Task:
Each line from the one containing "red cube: 3 -> 1" through the end of the entries below must be output exactly; no other line belongs.

(Object state comparisons)

╔══

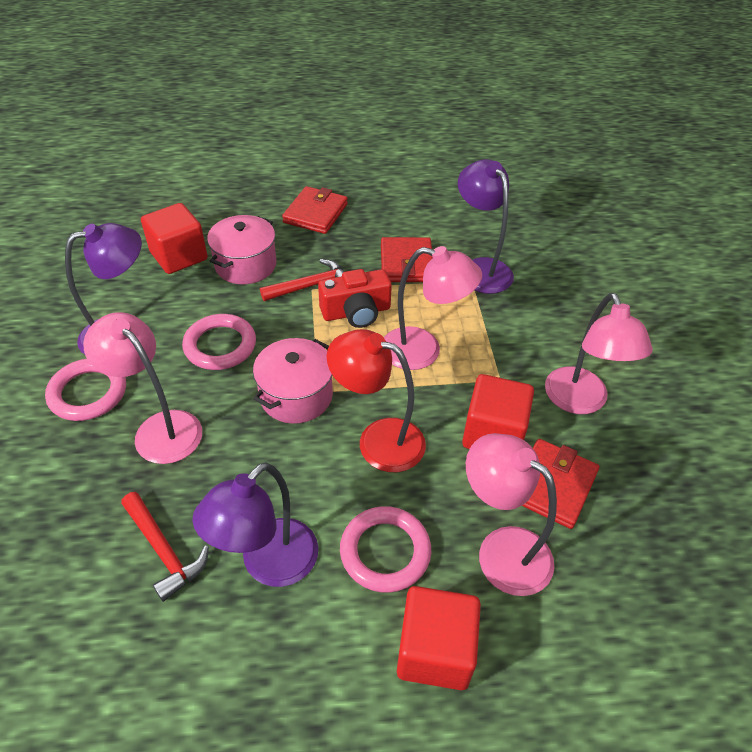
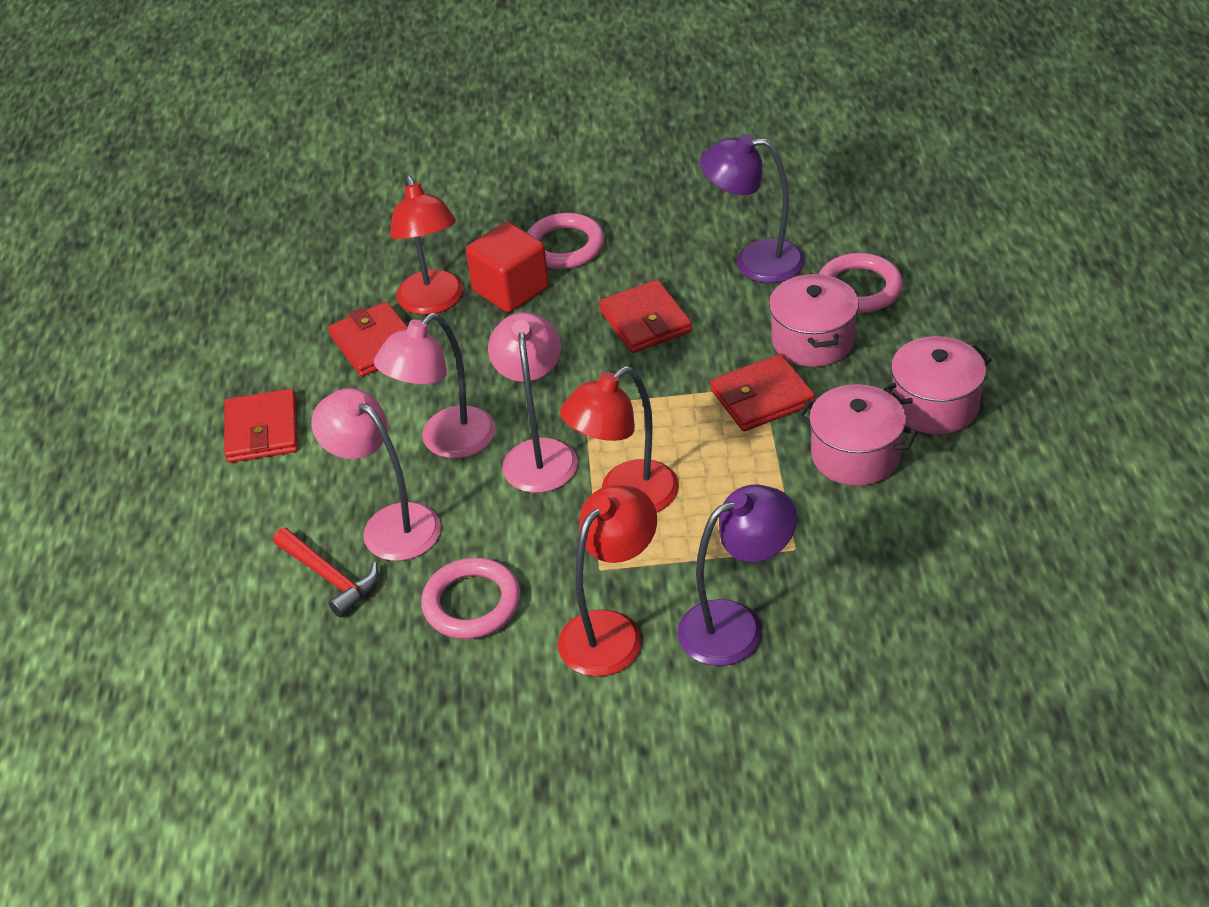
pink lamp: 4 -> 3
pink pot: 2 -> 3
purple lamp: 3 -> 2
red camera: 1 -> 0
red cube: 3 -> 1
red hammer: 2 -> 1
red lamp: 1 -> 3
red wallet: 3 -> 4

╚══

Task result:
red cube: 3 -> 1
red hammer: 2 -> 1
red lamp: 1 -> 3
red wallet: 3 -> 4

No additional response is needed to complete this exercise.